-- What is needed --
Copy the entries below exactly, but only from the line containing "(312, 374) = (498, 173): grey" through the final line.

-- Excerpted records --
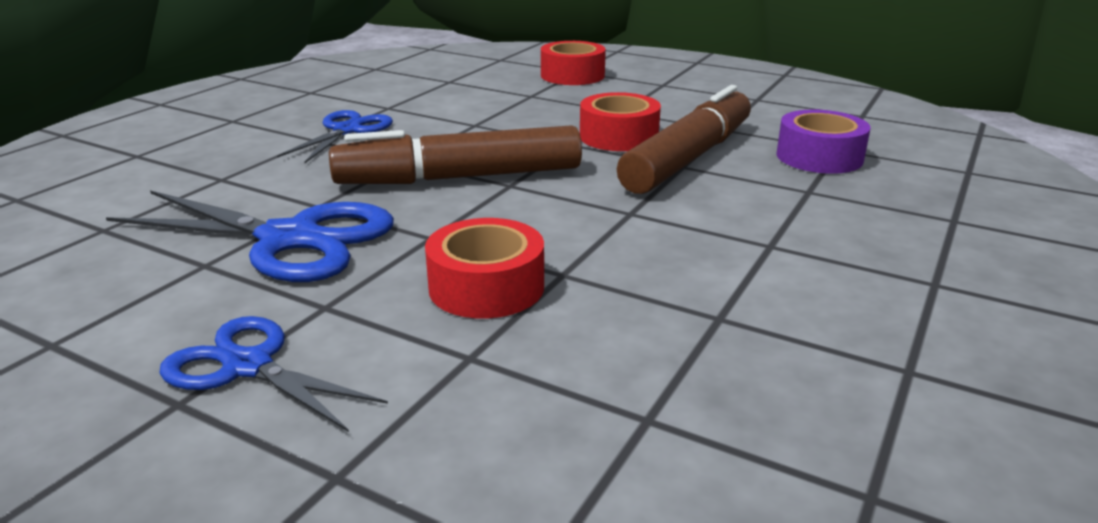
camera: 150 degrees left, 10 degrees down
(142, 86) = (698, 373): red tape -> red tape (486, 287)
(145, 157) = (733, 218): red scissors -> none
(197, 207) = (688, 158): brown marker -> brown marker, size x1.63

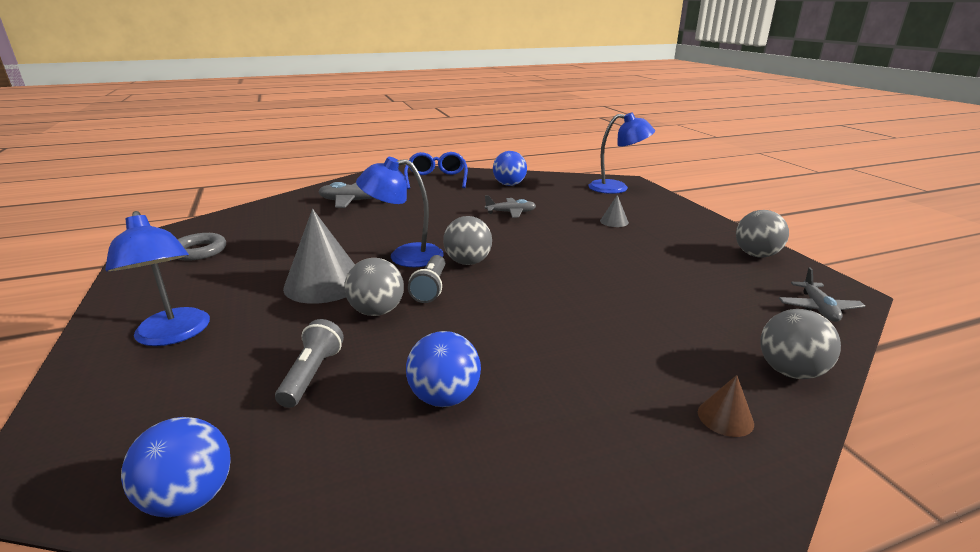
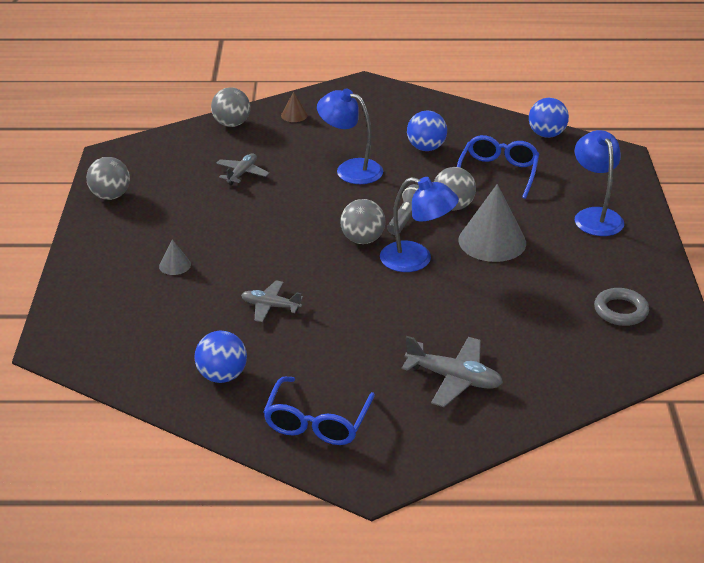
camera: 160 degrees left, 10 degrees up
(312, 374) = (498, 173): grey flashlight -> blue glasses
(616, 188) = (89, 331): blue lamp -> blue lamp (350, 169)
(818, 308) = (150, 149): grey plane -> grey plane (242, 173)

-- Response --
(312, 374) = (498, 173): grey flashlight -> blue glasses
(616, 188) = (89, 331): blue lamp -> blue lamp (350, 169)
(818, 308) = (150, 149): grey plane -> grey plane (242, 173)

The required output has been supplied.